* What you are asked to do *
Could you restate the data below word for word, without its pictures?

* Data extract *
▼

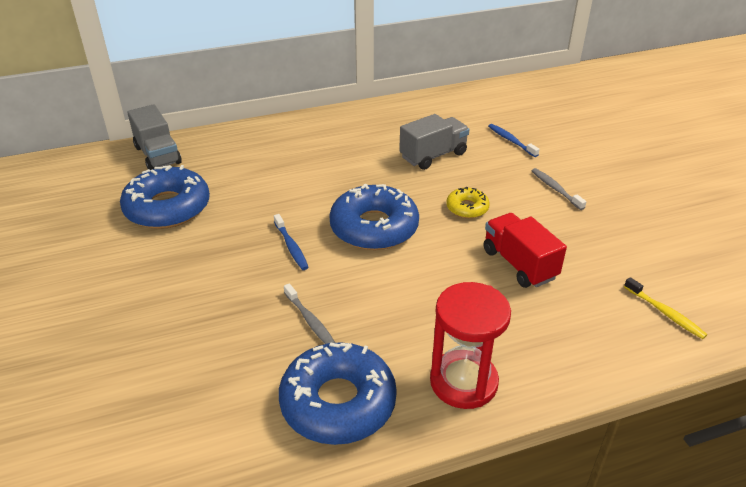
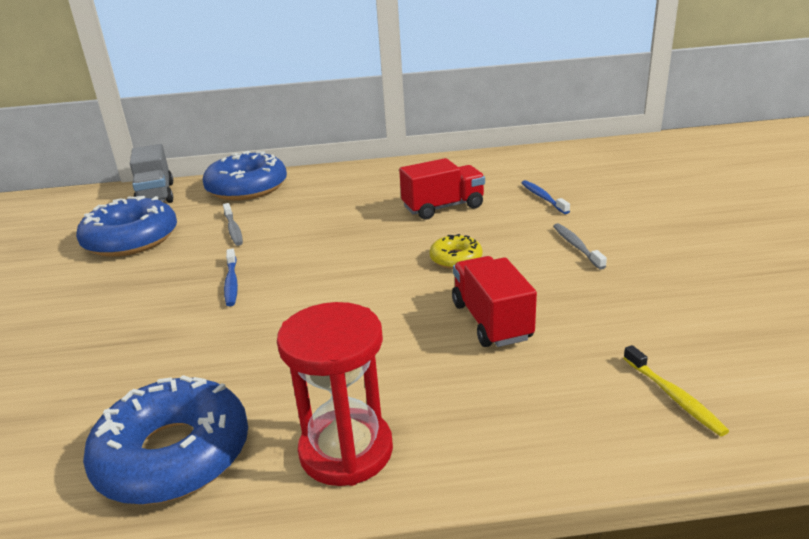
camera: 15 degrees right, 10 degrees down
(310, 321) = (202, 359): grey toothbrush -> grey toothbrush (233, 229)
(374, 227) = (335, 271): blue donut -> blue donut (247, 188)
(433, 155) = (443, 207): grey truck -> red truck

▲

* Task answer *
camera: 15 degrees right, 10 degrees down
(310, 321) = (202, 359): grey toothbrush -> grey toothbrush (233, 229)
(374, 227) = (335, 271): blue donut -> blue donut (247, 188)
(433, 155) = (443, 207): grey truck -> red truck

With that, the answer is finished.